Let your answer be the line containing "MATRIX pin CLK: D3 -> D1" and every line below it to the end of the records, copied exactly.

DATA PROVIDED:
────

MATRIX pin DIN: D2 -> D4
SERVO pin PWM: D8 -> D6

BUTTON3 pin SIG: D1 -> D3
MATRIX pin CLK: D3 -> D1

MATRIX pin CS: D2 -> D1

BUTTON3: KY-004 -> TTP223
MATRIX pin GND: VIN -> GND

────

SOLUTION TO THE PROBLEM:
MATRIX pin CLK: D3 -> D1

MATRIX pin CS: D2 -> D1

BUTTON3: KY-004 -> TTP223
MATRIX pin GND: VIN -> GND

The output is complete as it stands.